Before-and-after object lists:

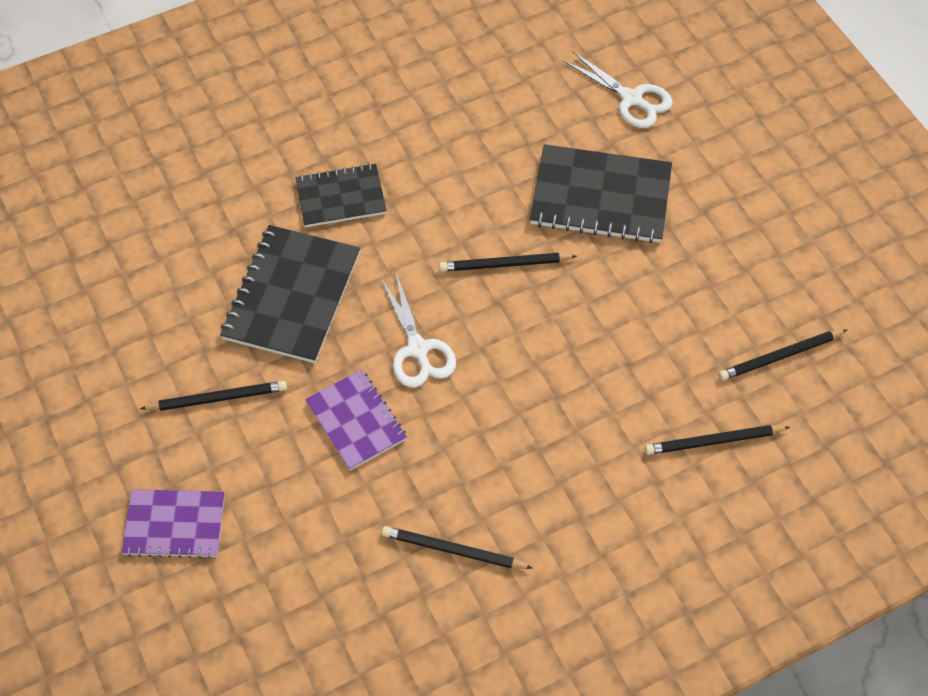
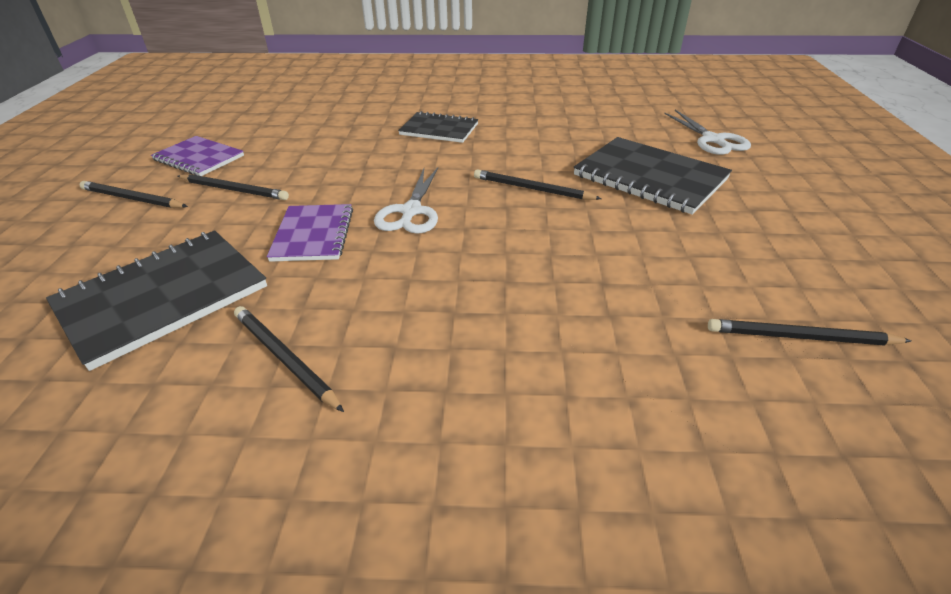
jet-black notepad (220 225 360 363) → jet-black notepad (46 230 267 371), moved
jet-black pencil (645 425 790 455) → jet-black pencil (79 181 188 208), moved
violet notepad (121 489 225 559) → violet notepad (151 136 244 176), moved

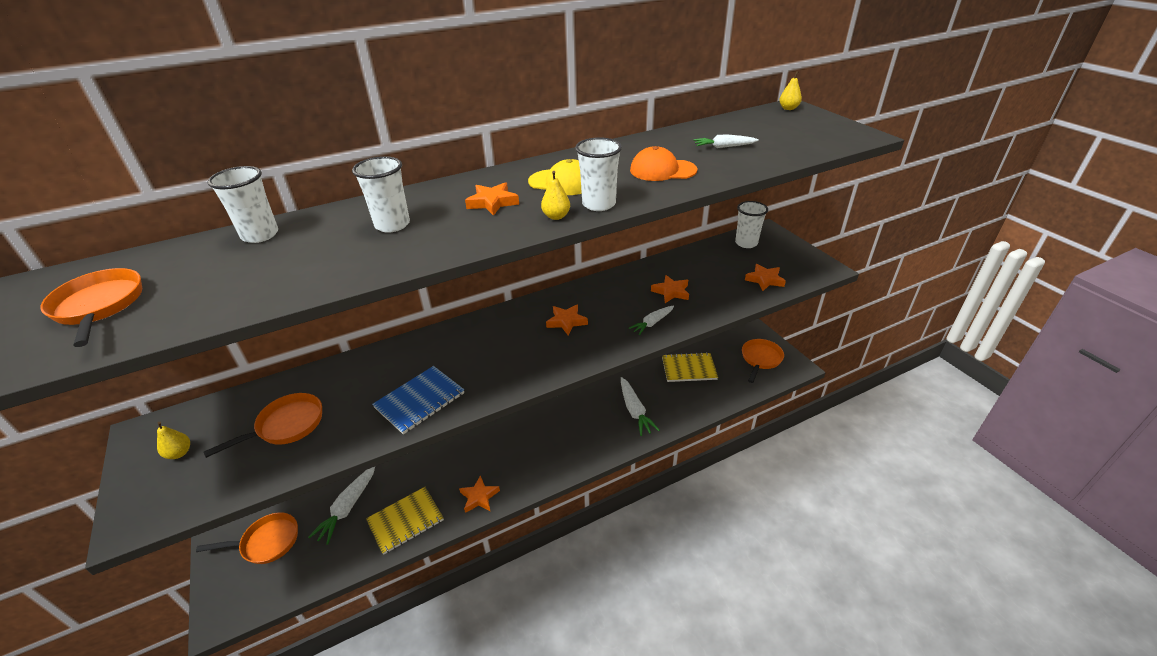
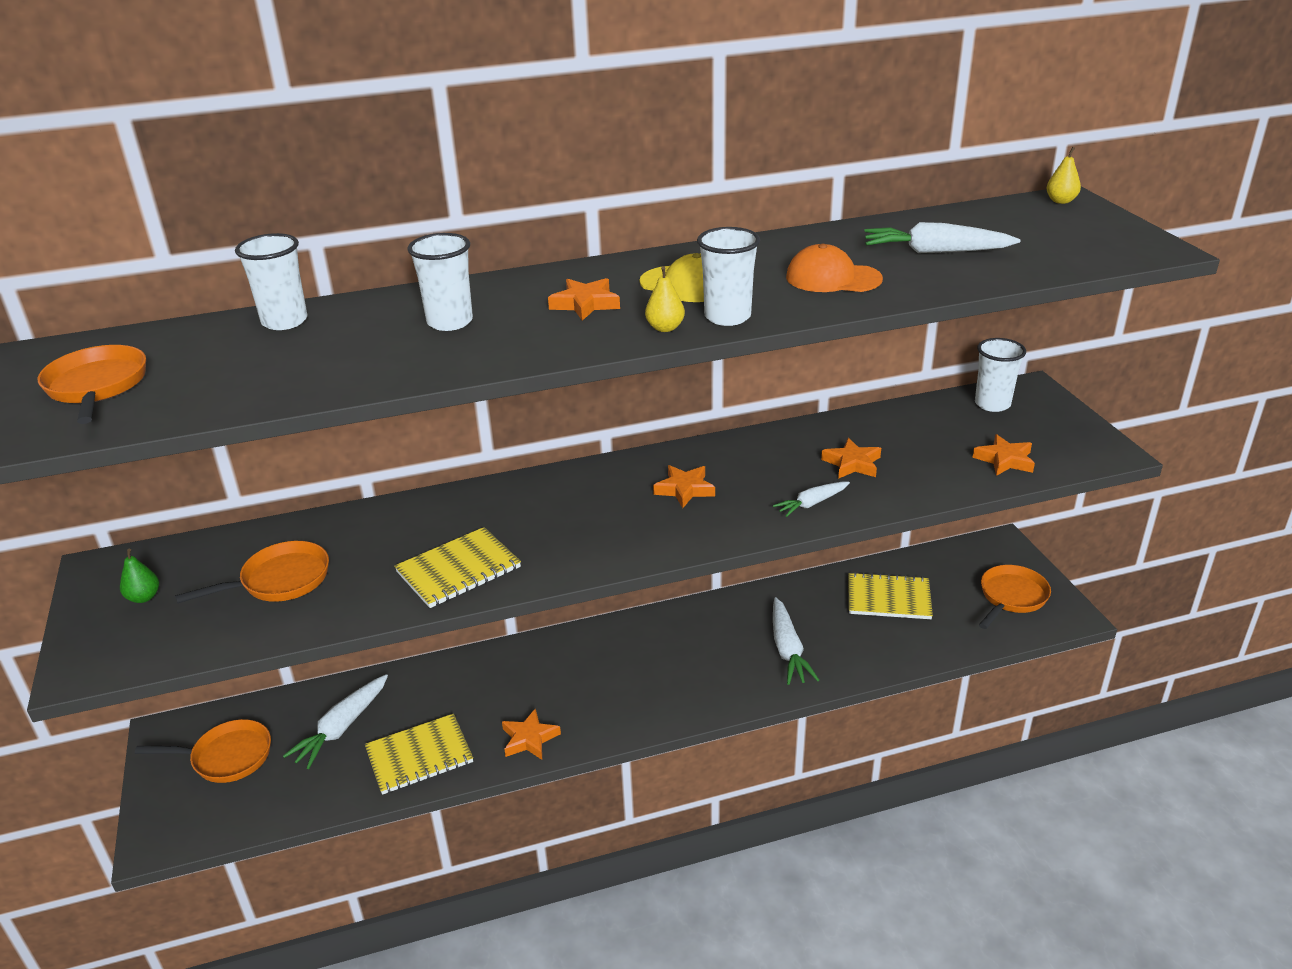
white toy carrot (694 134 759 148) → white toy carrot (865 222 1020 253), x1.61
blue notepad (372 366 464 435) → golden notepad (394 527 521 608)
golden pear fruit (157 422 190 459) → green pear fruit (120 549 159 603)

_EXERCISE AIM_
The answer must consist of every line from the data that holds the string "black".

_RESPONSE AREA_
jet-black notepad (220 225 360 363) → jet-black notepad (46 230 267 371), moved
jet-black pencil (645 425 790 455) → jet-black pencil (79 181 188 208), moved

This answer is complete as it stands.